(Object tracking records)

━━━━━━━━━━━━━━━━

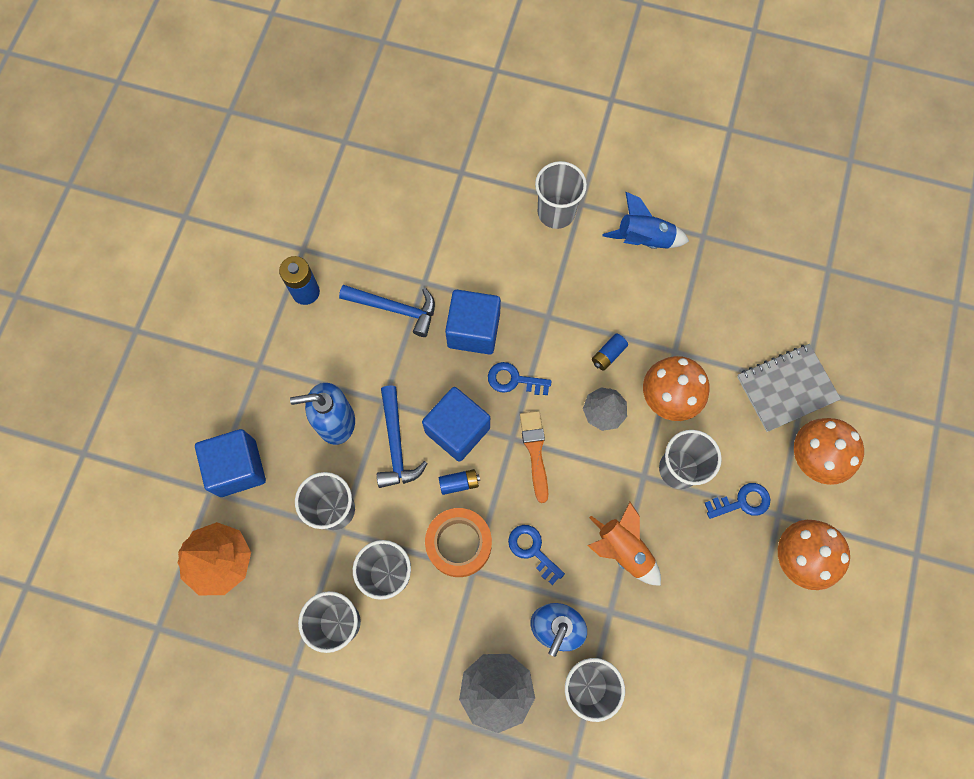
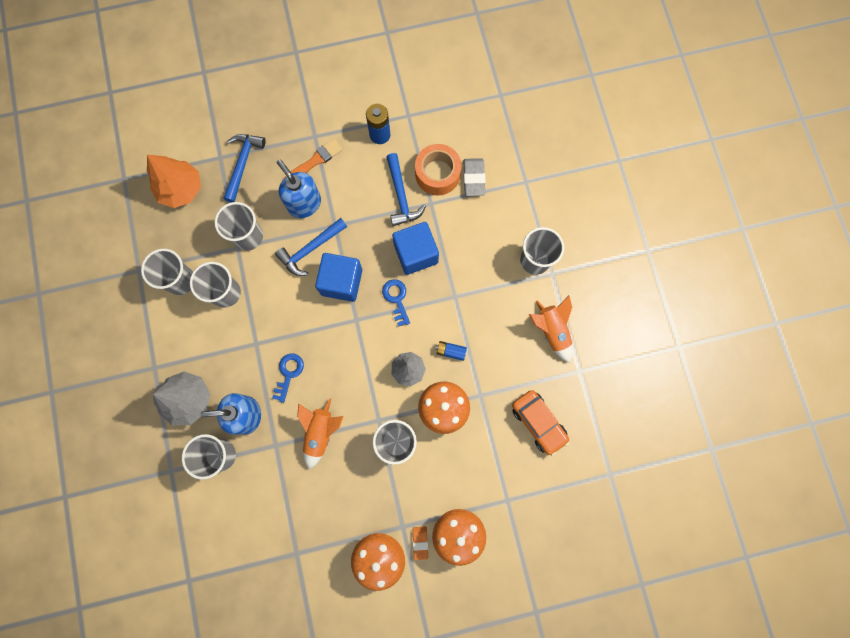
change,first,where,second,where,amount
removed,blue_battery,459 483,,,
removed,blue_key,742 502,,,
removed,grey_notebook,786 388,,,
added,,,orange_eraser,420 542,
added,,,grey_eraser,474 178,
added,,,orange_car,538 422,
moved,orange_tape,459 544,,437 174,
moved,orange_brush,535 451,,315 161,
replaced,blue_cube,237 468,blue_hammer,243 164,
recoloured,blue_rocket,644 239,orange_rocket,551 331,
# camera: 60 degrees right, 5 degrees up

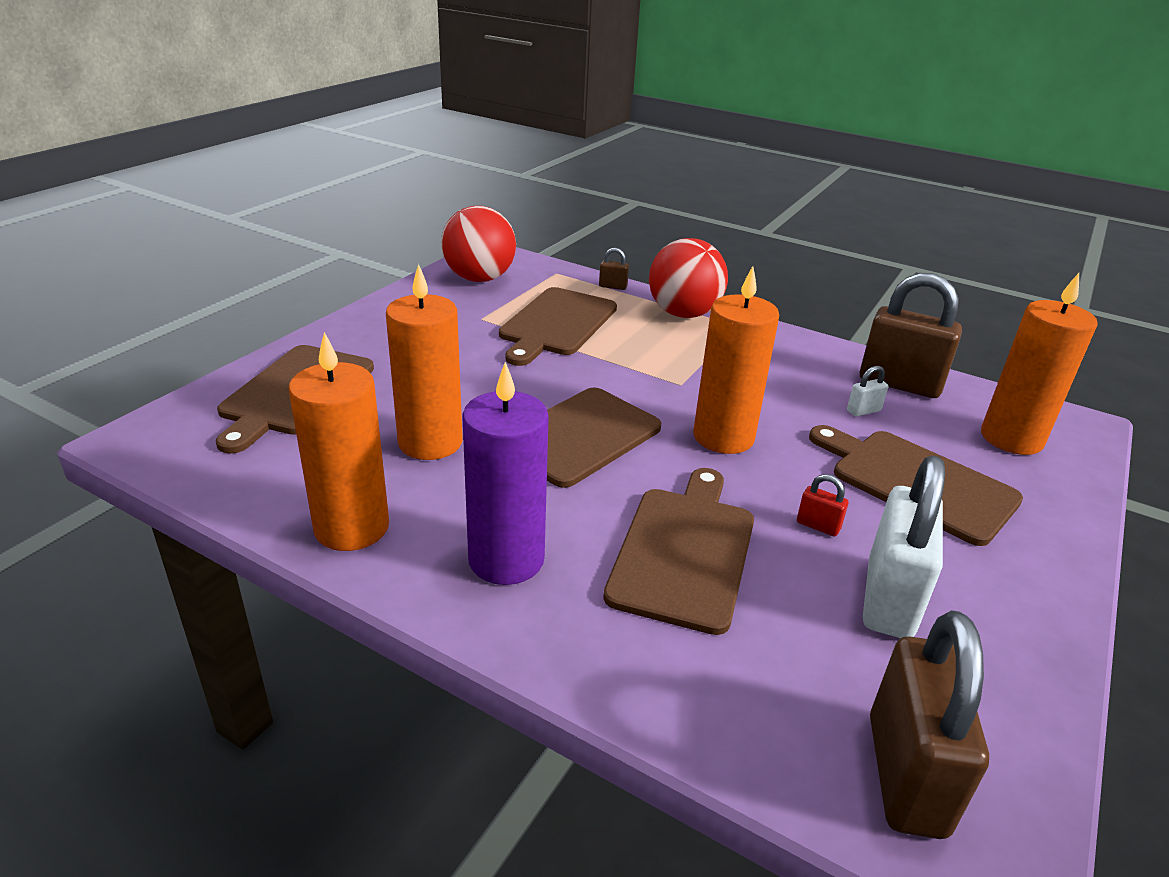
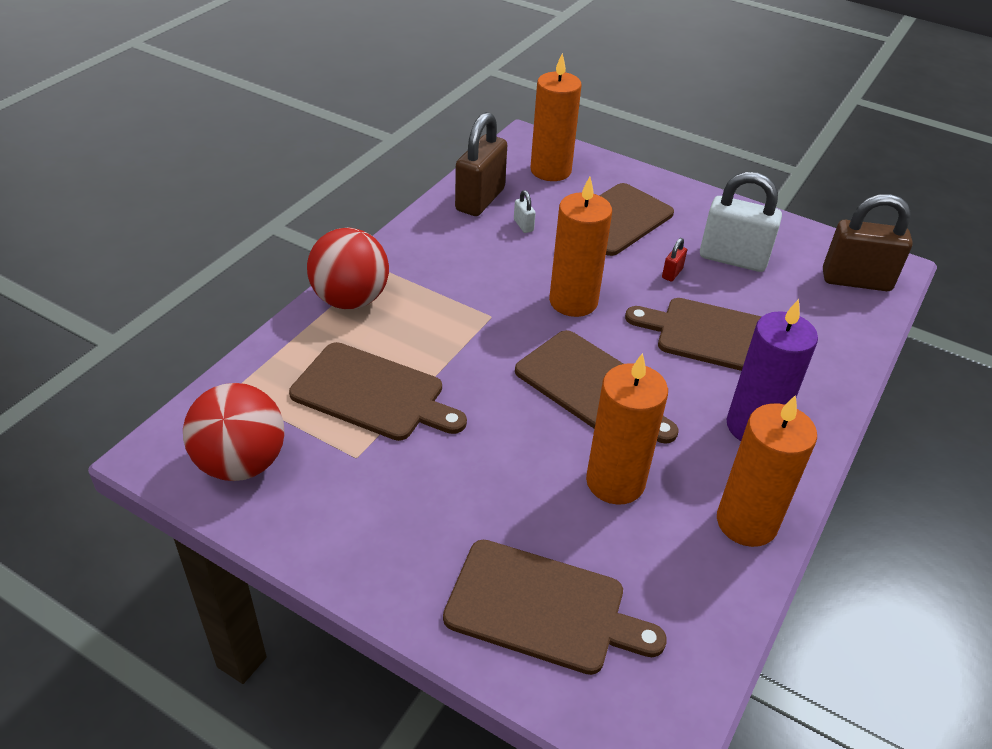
change,first,where,second,where,amount
removed,brown_padlock,613 286,,,
# camera: 90 degrees left, 10 degrees up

━━━━━━━━━━━━━━━━

**How to complete this task**
Write out each line again, exactly as it appears above, except for any picture.

**Output of the task**
change,first,where,second,where,amount
removed,blue_battery,459 483,,,
removed,blue_key,742 502,,,
removed,grey_notebook,786 388,,,
added,,,orange_eraser,420 542,
added,,,grey_eraser,474 178,
added,,,orange_car,538 422,
moved,orange_tape,459 544,,437 174,
moved,orange_brush,535 451,,315 161,
replaced,blue_cube,237 468,blue_hammer,243 164,
recoloured,blue_rocket,644 239,orange_rocket,551 331,
# camera: 60 degrees right, 5 degrees up

change,first,where,second,where,amount
removed,brown_padlock,613 286,,,
# camera: 90 degrees left, 10 degrees up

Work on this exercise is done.